* Records supplied *
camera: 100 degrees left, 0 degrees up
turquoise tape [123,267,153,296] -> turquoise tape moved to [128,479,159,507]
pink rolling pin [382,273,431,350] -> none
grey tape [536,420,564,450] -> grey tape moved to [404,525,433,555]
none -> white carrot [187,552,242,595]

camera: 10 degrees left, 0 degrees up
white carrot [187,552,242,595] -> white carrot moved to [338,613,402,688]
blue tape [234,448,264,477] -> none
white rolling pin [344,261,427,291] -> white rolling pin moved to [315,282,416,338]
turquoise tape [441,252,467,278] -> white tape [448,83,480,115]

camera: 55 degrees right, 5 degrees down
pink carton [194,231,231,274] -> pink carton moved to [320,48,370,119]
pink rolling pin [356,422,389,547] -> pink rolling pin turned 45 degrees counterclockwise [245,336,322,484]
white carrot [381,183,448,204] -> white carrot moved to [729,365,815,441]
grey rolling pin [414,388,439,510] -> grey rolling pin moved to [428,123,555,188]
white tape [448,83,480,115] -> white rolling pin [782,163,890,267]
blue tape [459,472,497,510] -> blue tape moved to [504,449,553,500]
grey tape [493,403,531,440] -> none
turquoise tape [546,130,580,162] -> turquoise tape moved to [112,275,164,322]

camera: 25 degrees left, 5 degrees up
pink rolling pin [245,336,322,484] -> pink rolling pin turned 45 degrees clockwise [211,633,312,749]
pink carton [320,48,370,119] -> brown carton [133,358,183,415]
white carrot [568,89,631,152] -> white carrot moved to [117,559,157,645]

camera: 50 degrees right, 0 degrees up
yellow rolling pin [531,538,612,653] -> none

* Task prompt *
Pull out every line of the records above that contains the word "moved".

* Your response *
turquoise tape [123,267,153,296] -> turquoise tape moved to [128,479,159,507]
grey tape [536,420,564,450] -> grey tape moved to [404,525,433,555]
white carrot [187,552,242,595] -> white carrot moved to [338,613,402,688]
white rolling pin [344,261,427,291] -> white rolling pin moved to [315,282,416,338]
pink carton [194,231,231,274] -> pink carton moved to [320,48,370,119]
white carrot [381,183,448,204] -> white carrot moved to [729,365,815,441]
grey rolling pin [414,388,439,510] -> grey rolling pin moved to [428,123,555,188]
blue tape [459,472,497,510] -> blue tape moved to [504,449,553,500]
turquoise tape [546,130,580,162] -> turquoise tape moved to [112,275,164,322]
white carrot [568,89,631,152] -> white carrot moved to [117,559,157,645]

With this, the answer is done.